═══ Supplied material ═══

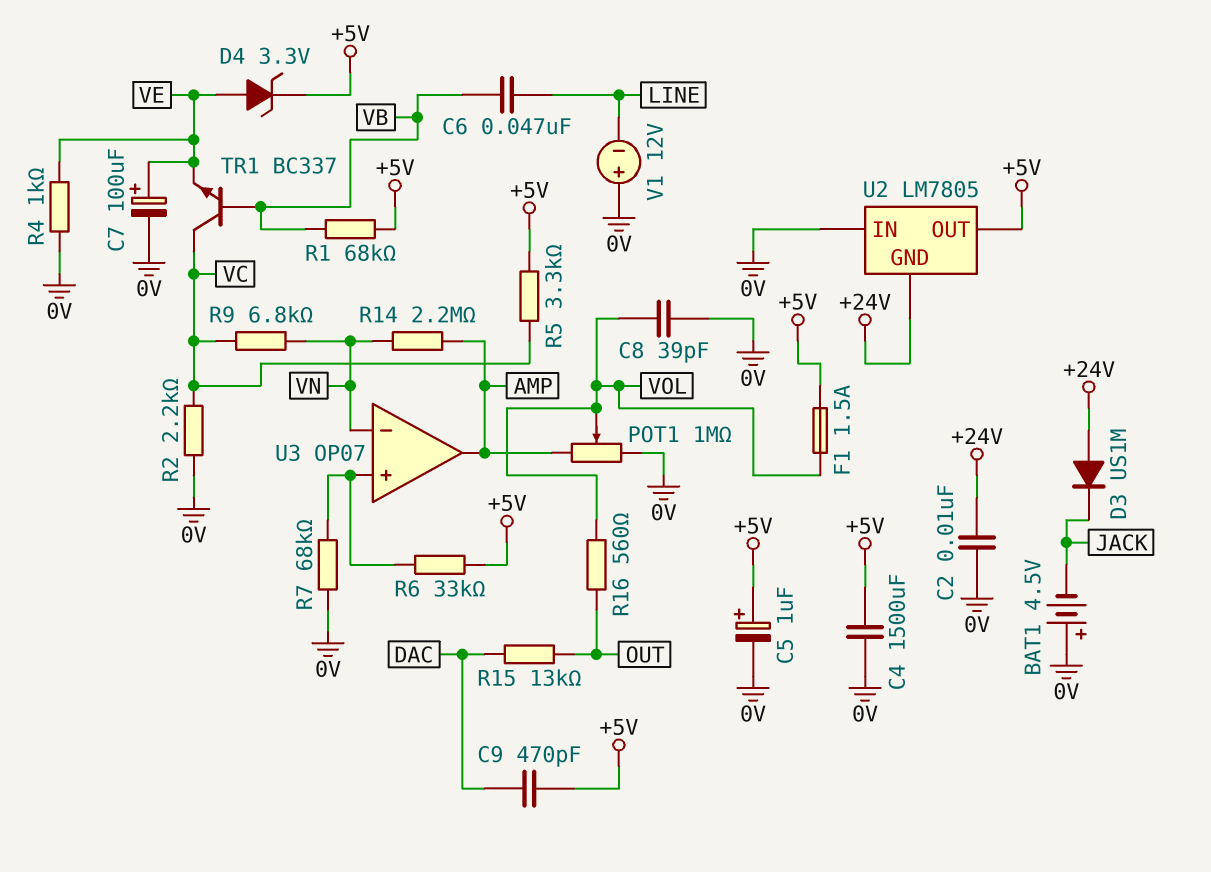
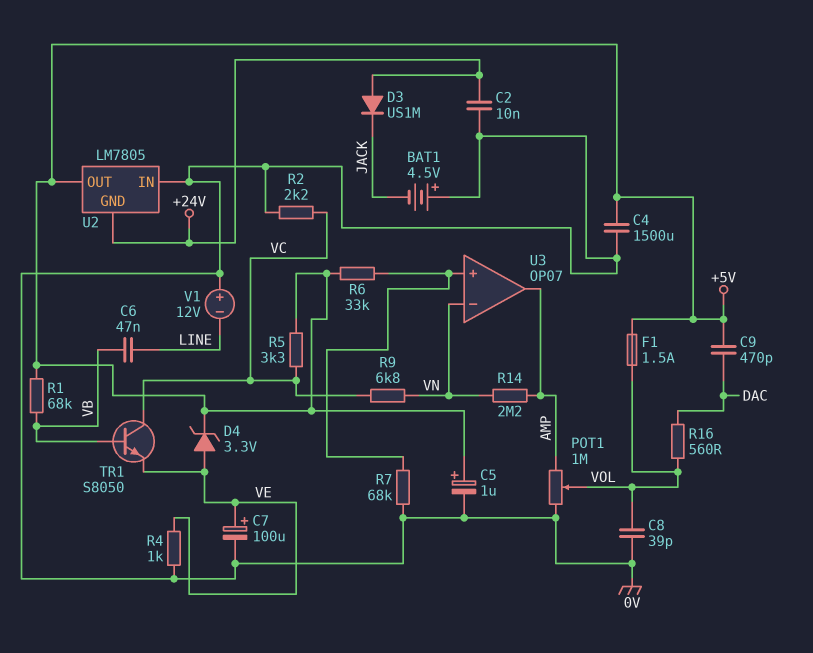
R15: 13k (DAC, OUT) -> none
R16: 560 (OUT, VOL) -> 560 (DAC, VOL)
TR1: NPN BC337 (B VB, C VC, E VE) -> NPN S8050 (B VB, C VC, E VE)

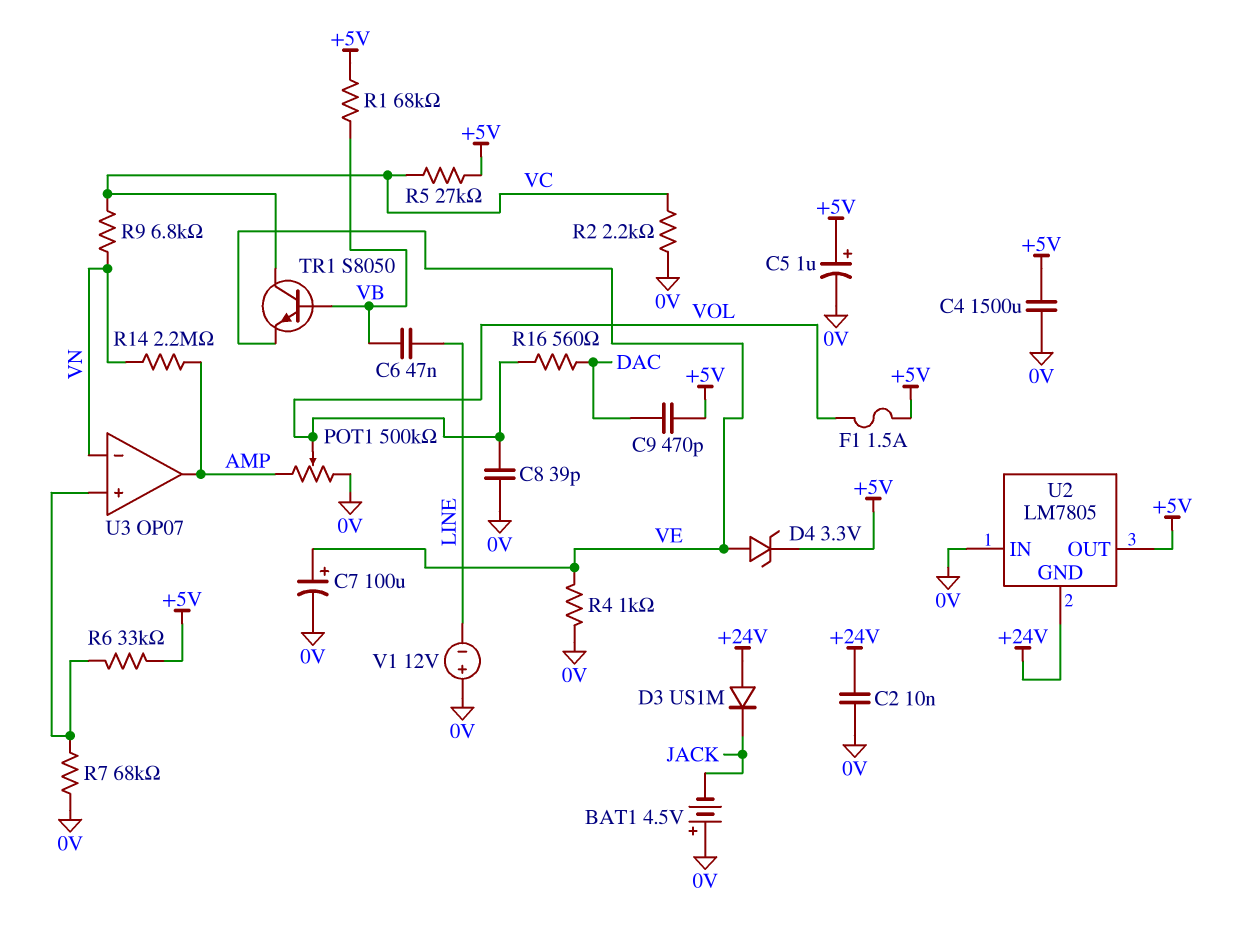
POT1: 1M (0V, AMP, wiper VOL) -> 500k (0V, AMP, wiper VOL)
R5: 3.3k (+5V, VC) -> 27k (+5V, VC)

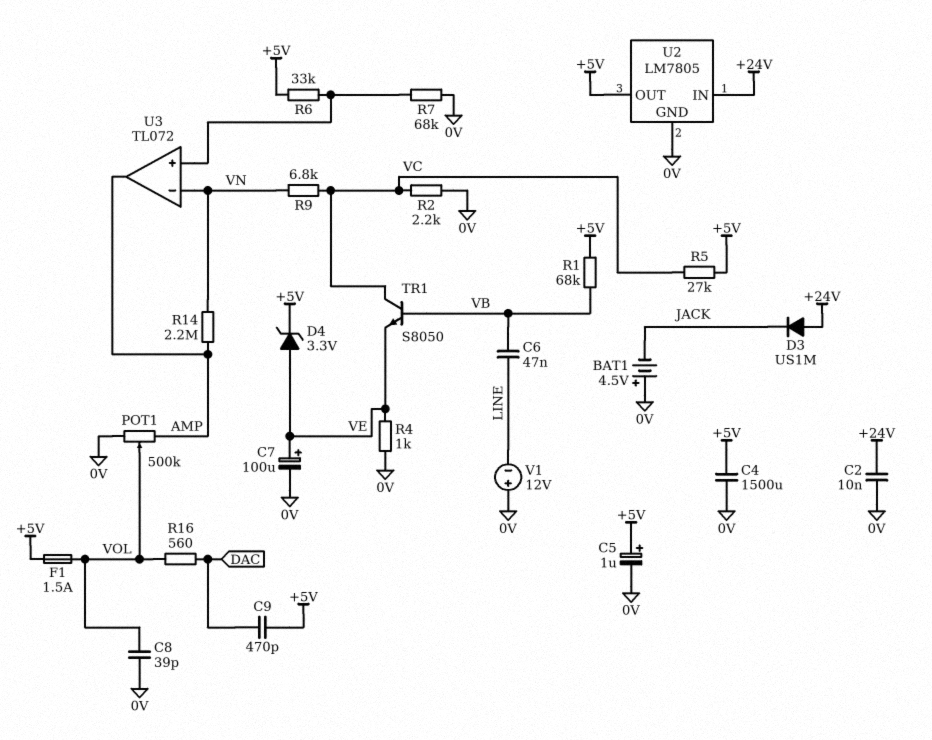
U2 pin GND: +24V -> 0V
U2 pin IN: 0V -> +24V
U3: OP07 -> TL072

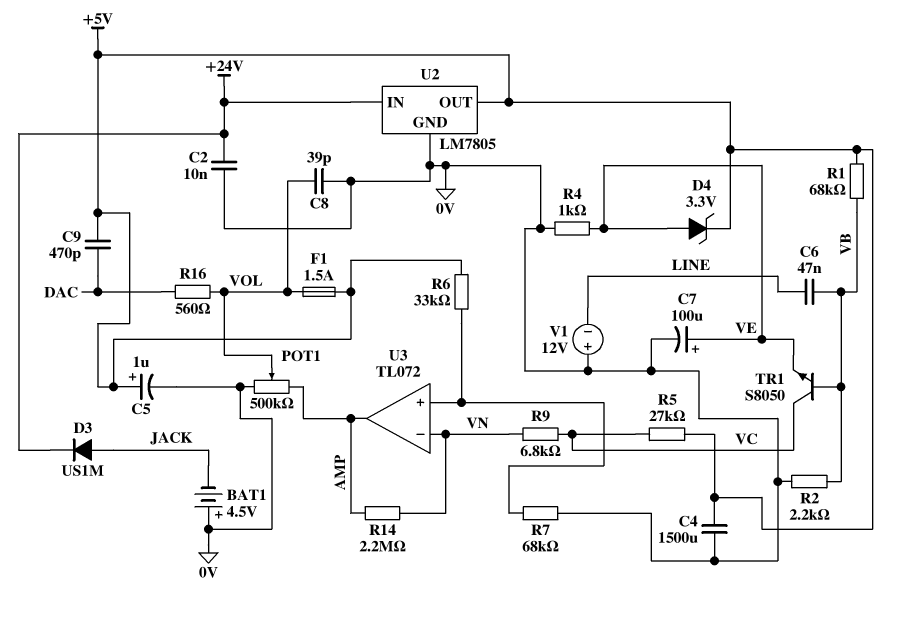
D3: diode US1M (A +24V, K JACK) -> diode US1M (A JACK, K +24V)
R2: 2.2k (0V, VC) -> 2.2k (0V, VB)

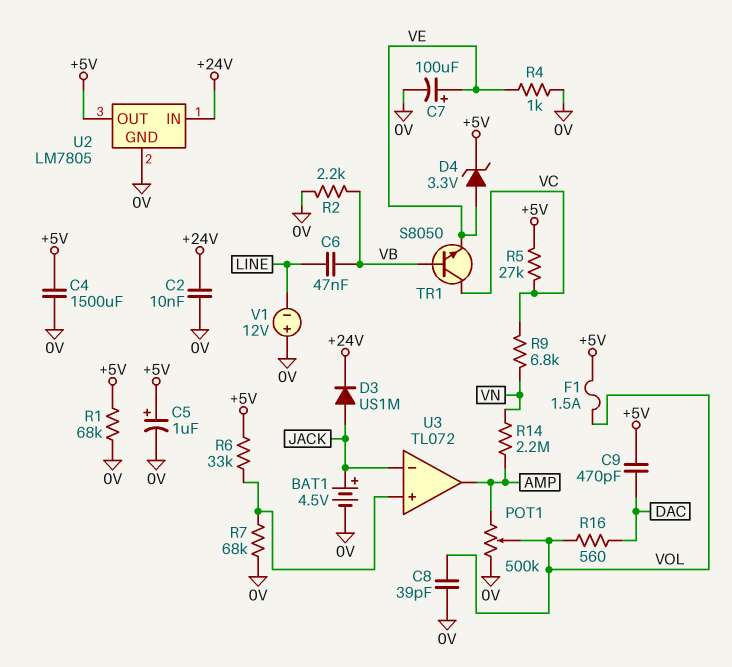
BAT1: 4.5V (plus 0V, minus JACK) -> 4.5V (plus JACK, minus 0V)
R1: 68k (+5V, VB) -> 68k (+5V, 0V)
U3 pin in-: VN -> JACK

═══

» Directions:
Could you please write out exactly the lines from the start of the entries above through the line that holds "BAT1: 4.5V (plus", both included, with no pictures?

» Exercise answer:
R15: 13k (DAC, OUT) -> none
R16: 560 (OUT, VOL) -> 560 (DAC, VOL)
TR1: NPN BC337 (B VB, C VC, E VE) -> NPN S8050 (B VB, C VC, E VE)

POT1: 1M (0V, AMP, wiper VOL) -> 500k (0V, AMP, wiper VOL)
R5: 3.3k (+5V, VC) -> 27k (+5V, VC)

U2 pin GND: +24V -> 0V
U2 pin IN: 0V -> +24V
U3: OP07 -> TL072

D3: diode US1M (A +24V, K JACK) -> diode US1M (A JACK, K +24V)
R2: 2.2k (0V, VC) -> 2.2k (0V, VB)

BAT1: 4.5V (plus 0V, minus JACK) -> 4.5V (plus JACK, minus 0V)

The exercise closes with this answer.